═════ Available records
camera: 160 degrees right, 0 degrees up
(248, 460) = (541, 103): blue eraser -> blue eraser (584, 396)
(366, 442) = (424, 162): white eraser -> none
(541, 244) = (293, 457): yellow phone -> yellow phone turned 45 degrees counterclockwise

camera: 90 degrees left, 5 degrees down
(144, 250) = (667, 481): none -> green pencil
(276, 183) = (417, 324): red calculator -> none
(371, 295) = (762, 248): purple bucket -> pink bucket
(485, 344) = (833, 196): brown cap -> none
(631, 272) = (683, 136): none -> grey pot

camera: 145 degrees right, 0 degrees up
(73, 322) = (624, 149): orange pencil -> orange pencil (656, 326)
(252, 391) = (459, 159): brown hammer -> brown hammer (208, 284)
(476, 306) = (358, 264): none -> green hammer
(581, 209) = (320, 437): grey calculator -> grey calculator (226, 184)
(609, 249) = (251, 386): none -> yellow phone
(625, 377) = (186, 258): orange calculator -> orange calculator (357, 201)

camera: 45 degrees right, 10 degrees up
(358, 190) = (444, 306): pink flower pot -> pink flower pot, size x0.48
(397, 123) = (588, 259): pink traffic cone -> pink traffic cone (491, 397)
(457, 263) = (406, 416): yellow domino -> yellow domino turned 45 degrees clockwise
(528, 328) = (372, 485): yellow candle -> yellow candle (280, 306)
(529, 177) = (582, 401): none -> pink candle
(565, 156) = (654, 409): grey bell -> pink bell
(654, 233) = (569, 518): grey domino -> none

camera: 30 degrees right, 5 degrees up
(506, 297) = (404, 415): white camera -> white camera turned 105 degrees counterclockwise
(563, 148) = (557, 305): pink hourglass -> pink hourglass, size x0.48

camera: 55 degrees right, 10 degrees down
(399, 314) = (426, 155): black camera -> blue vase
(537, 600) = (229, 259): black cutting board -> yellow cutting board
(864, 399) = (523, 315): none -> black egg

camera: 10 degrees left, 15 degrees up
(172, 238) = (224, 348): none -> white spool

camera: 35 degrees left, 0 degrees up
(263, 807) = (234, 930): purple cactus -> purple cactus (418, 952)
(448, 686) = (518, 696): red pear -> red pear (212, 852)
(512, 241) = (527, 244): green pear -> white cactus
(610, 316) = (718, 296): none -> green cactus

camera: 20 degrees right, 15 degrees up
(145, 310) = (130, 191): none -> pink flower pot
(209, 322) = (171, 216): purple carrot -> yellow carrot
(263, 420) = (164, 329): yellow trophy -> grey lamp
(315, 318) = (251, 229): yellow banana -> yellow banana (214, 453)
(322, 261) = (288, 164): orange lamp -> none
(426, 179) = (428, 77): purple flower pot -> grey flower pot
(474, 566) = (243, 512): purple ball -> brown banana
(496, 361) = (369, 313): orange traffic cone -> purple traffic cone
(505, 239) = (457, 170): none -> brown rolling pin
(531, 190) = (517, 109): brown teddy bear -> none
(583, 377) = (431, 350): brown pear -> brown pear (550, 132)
══════════
▶ _Task goal_
Precisely reproduce the lines of the entries, beginning at the first and ending at the one containing "(73, 322) = (624, 149): orange". Add nothing.

▶ _Exercise solution_
camera: 160 degrees right, 0 degrees up
(248, 460) = (541, 103): blue eraser -> blue eraser (584, 396)
(366, 442) = (424, 162): white eraser -> none
(541, 244) = (293, 457): yellow phone -> yellow phone turned 45 degrees counterclockwise

camera: 90 degrees left, 5 degrees down
(144, 250) = (667, 481): none -> green pencil
(276, 183) = (417, 324): red calculator -> none
(371, 295) = (762, 248): purple bucket -> pink bucket
(485, 344) = (833, 196): brown cap -> none
(631, 272) = (683, 136): none -> grey pot

camera: 145 degrees right, 0 degrees up
(73, 322) = (624, 149): orange pencil -> orange pencil (656, 326)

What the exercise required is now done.